» INPUT DATA:
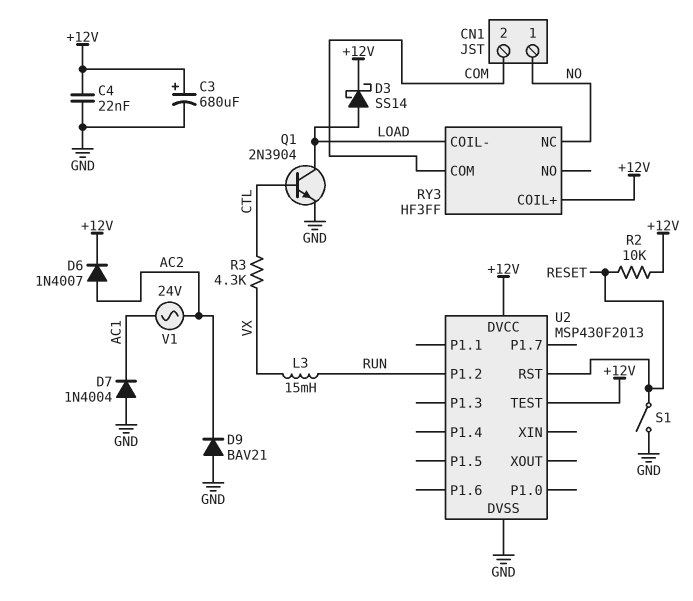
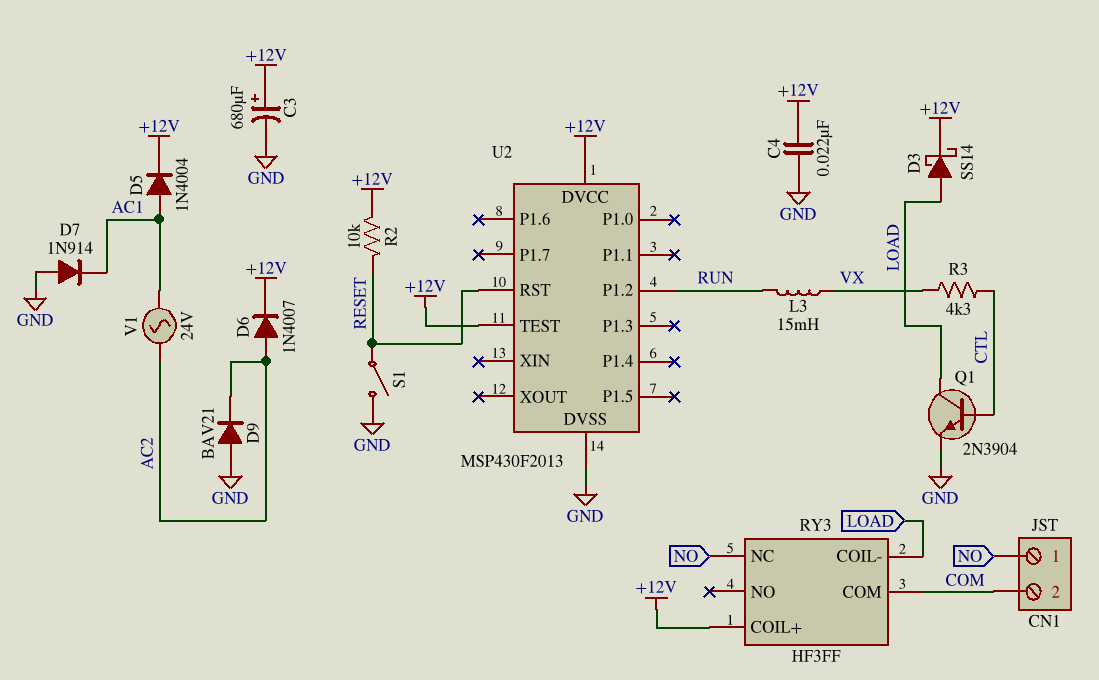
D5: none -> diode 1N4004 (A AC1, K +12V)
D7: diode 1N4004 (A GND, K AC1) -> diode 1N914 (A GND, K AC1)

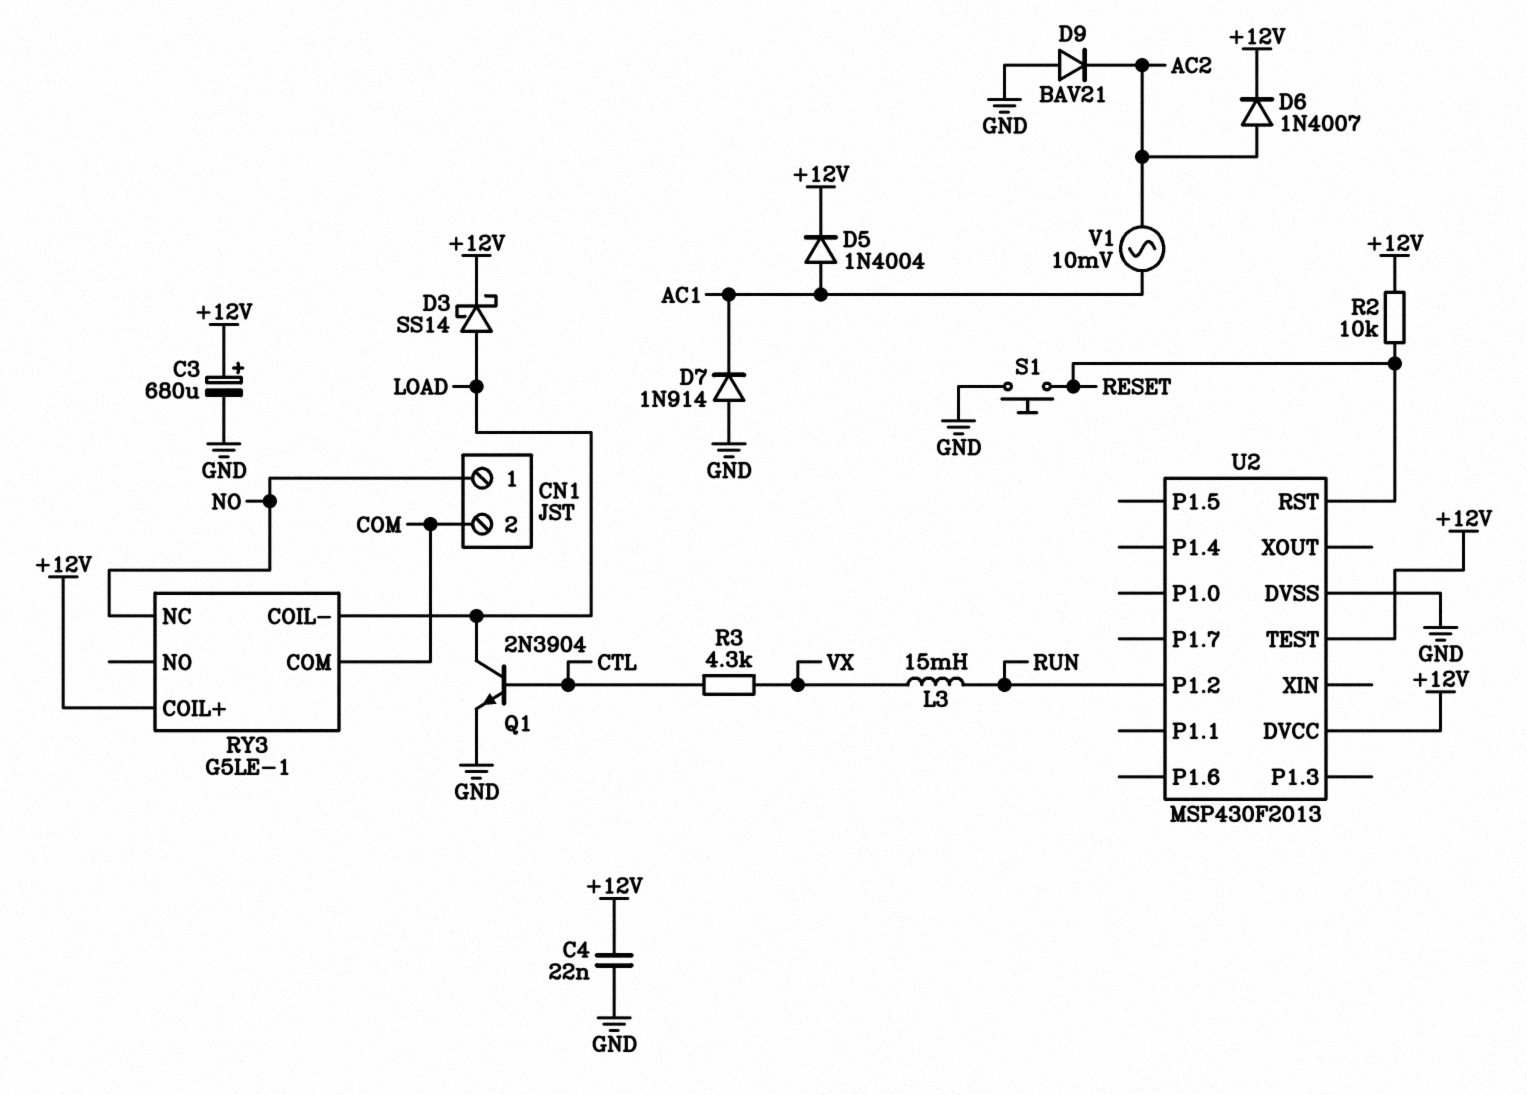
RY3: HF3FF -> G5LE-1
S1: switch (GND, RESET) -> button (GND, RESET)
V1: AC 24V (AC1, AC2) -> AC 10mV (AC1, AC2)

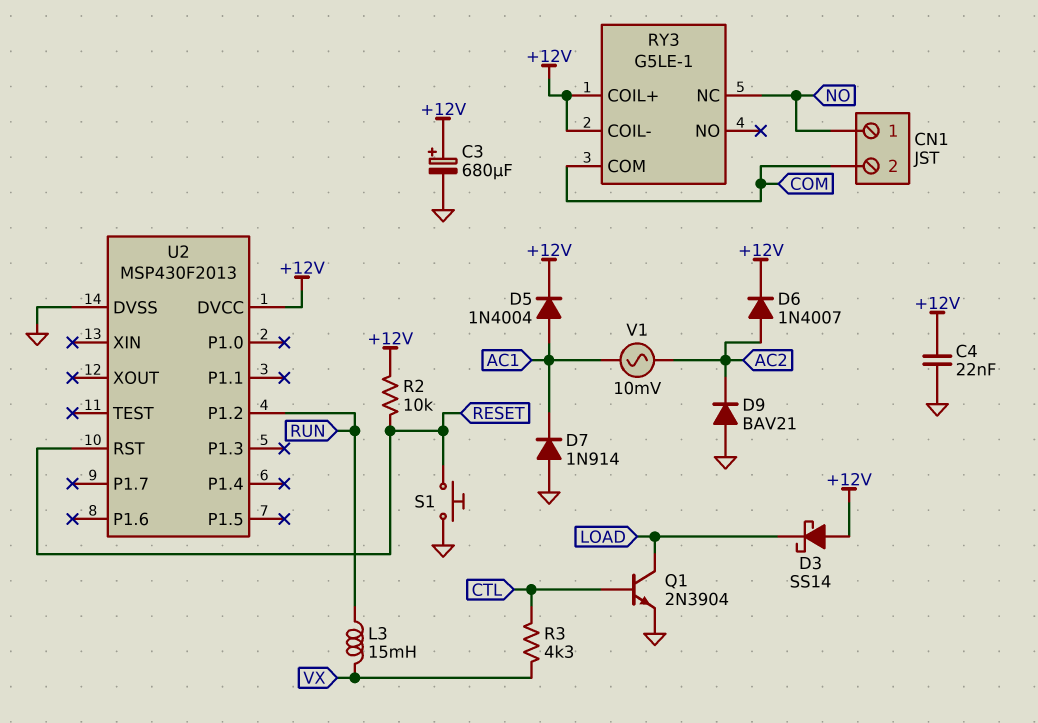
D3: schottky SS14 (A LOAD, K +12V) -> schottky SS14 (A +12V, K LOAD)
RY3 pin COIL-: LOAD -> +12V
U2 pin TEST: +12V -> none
...
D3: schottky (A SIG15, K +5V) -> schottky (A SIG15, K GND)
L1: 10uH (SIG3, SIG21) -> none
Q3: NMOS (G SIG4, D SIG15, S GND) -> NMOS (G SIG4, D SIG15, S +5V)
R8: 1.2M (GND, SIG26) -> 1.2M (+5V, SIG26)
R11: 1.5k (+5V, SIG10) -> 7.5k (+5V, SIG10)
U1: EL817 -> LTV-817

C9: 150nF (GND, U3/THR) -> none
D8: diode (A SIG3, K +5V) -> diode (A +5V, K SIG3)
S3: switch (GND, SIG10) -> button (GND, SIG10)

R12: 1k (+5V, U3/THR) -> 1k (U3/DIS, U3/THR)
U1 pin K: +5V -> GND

» TASK TO COMPLETE:
Output should match, line for line, the stretch of the material above from the line holding "S3: switch (GND, SIG10)" through the line holding "U1 pin K: +5V -> GND".

» REPLY TO THE EXERCISE:
S3: switch (GND, SIG10) -> button (GND, SIG10)

R12: 1k (+5V, U3/THR) -> 1k (U3/DIS, U3/THR)
U1 pin K: +5V -> GND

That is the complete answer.